### About this task
Where a picture appears, leave it out, and transcribe all the lines below exactly.

** Records provided follows **

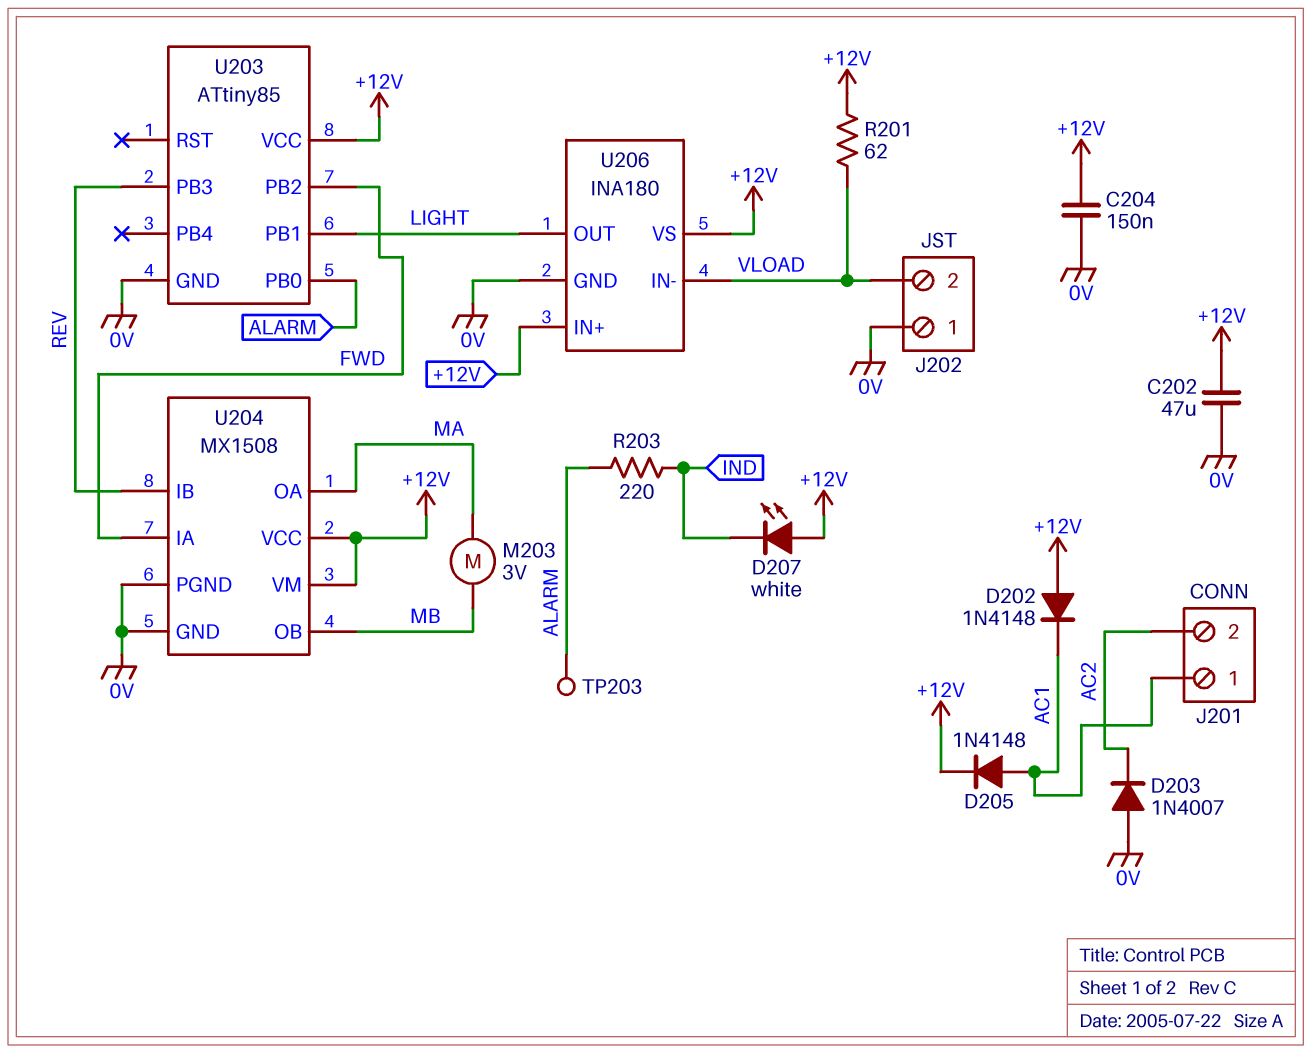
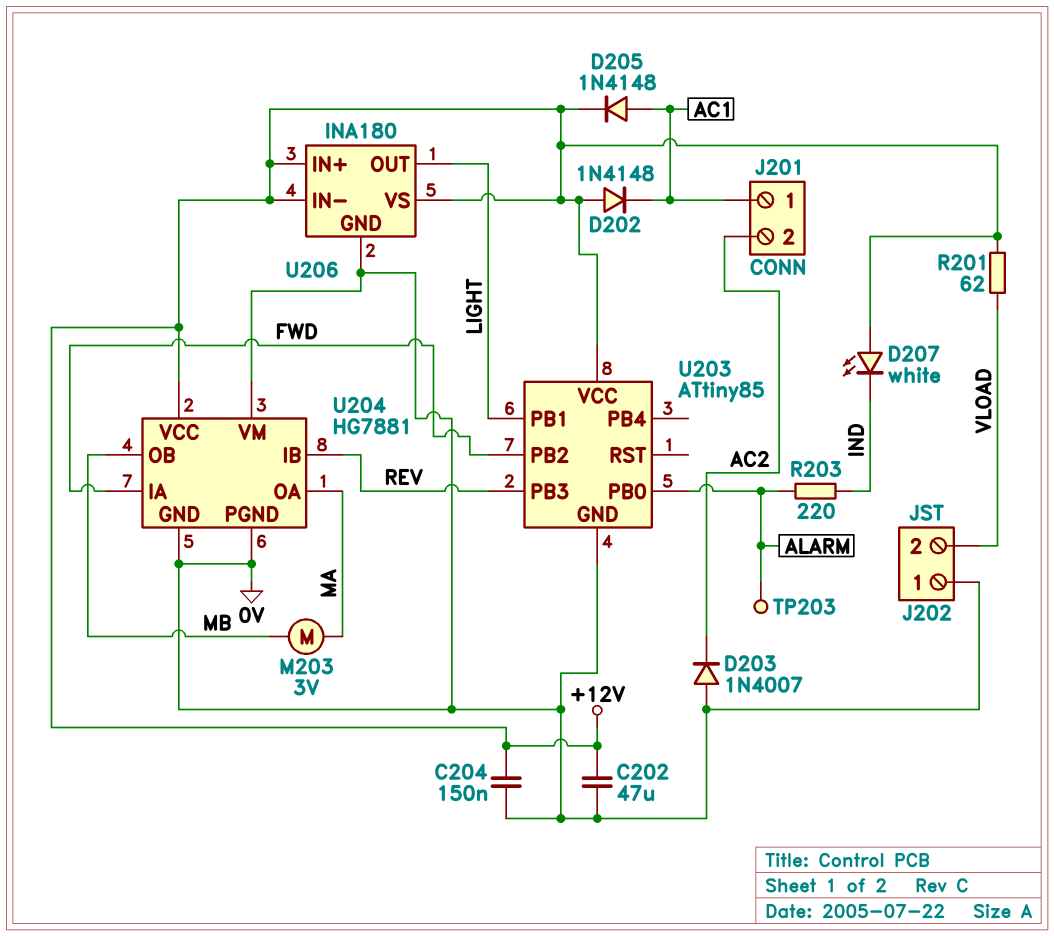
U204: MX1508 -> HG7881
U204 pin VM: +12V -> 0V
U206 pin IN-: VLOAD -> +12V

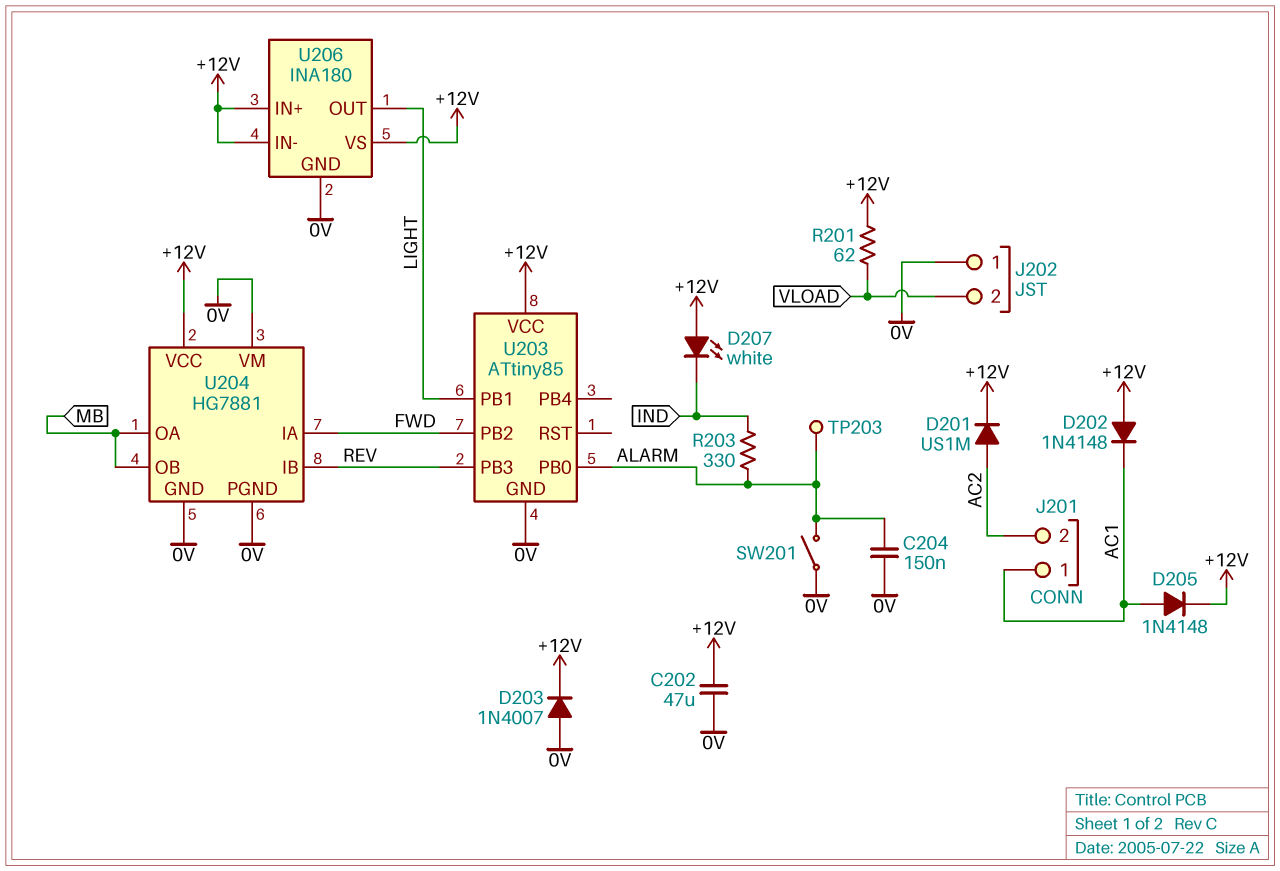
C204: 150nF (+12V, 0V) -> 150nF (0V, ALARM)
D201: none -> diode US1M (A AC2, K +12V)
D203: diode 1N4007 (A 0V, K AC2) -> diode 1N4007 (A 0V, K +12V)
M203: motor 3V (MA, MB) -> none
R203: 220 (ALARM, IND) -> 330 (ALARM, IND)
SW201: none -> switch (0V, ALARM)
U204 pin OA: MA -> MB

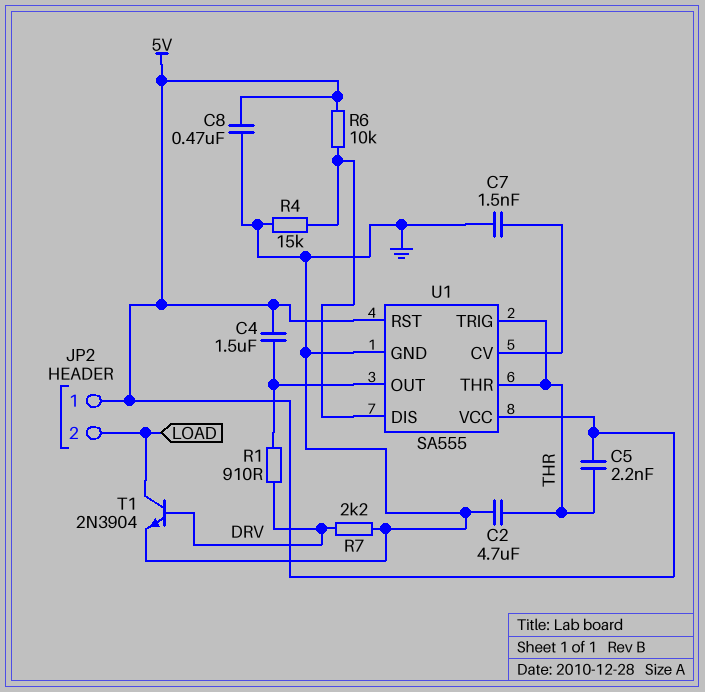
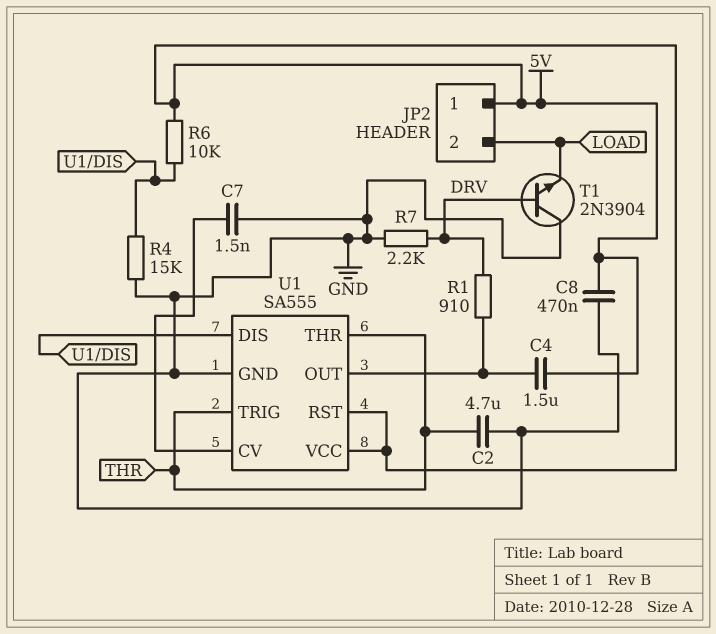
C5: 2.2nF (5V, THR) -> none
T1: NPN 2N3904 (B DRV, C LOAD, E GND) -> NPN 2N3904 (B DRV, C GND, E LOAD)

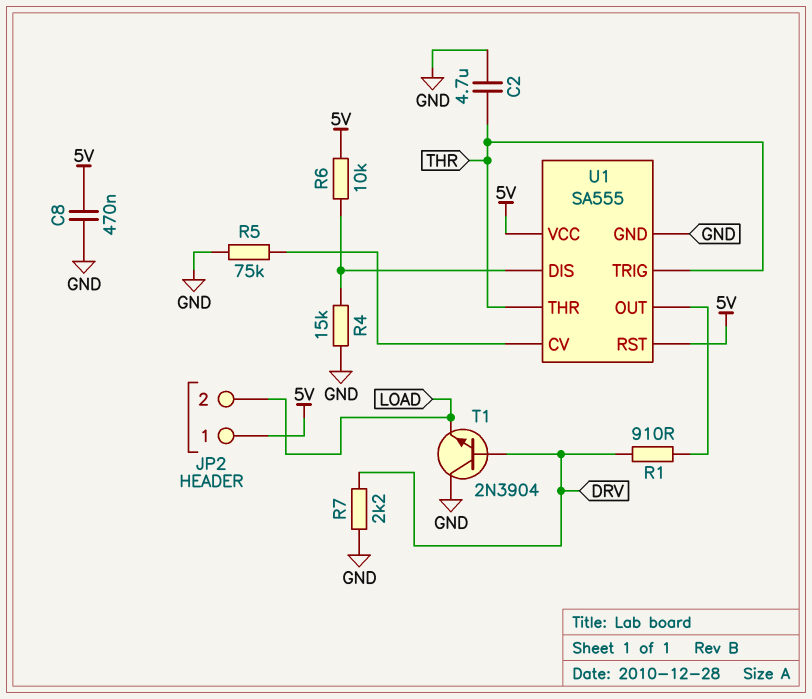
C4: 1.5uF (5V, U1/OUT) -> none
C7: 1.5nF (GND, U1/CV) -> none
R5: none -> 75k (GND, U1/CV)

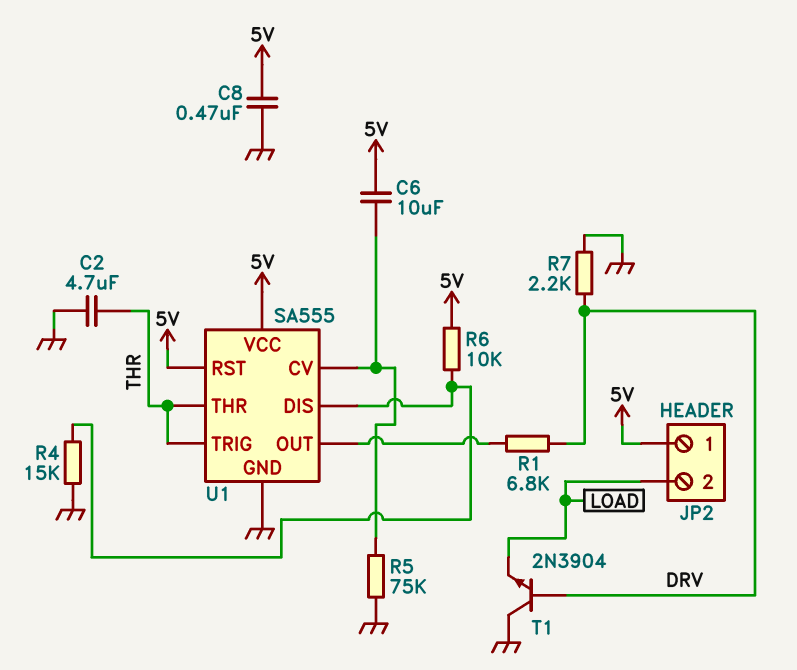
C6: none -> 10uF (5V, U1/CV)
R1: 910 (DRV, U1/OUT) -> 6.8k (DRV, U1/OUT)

** End of Records provided **

### Result below
U204: MX1508 -> HG7881
U204 pin VM: +12V -> 0V
U206 pin IN-: VLOAD -> +12V

C204: 150nF (+12V, 0V) -> 150nF (0V, ALARM)
D201: none -> diode US1M (A AC2, K +12V)
D203: diode 1N4007 (A 0V, K AC2) -> diode 1N4007 (A 0V, K +12V)
M203: motor 3V (MA, MB) -> none
R203: 220 (ALARM, IND) -> 330 (ALARM, IND)
SW201: none -> switch (0V, ALARM)
U204 pin OA: MA -> MB

C5: 2.2nF (5V, THR) -> none
T1: NPN 2N3904 (B DRV, C LOAD, E GND) -> NPN 2N3904 (B DRV, C GND, E LOAD)

C4: 1.5uF (5V, U1/OUT) -> none
C7: 1.5nF (GND, U1/CV) -> none
R5: none -> 75k (GND, U1/CV)

C6: none -> 10uF (5V, U1/CV)
R1: 910 (DRV, U1/OUT) -> 6.8k (DRV, U1/OUT)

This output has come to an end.